Repeat the entire listing exactly as written.
Start of Dataset excerpt
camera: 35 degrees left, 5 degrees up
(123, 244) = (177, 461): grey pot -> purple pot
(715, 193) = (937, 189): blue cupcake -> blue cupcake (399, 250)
End of Dataset excerpt
■ **Written answer**
camera: 35 degrees left, 5 degrees up
(123, 244) = (177, 461): grey pot -> purple pot
(715, 193) = (937, 189): blue cupcake -> blue cupcake (399, 250)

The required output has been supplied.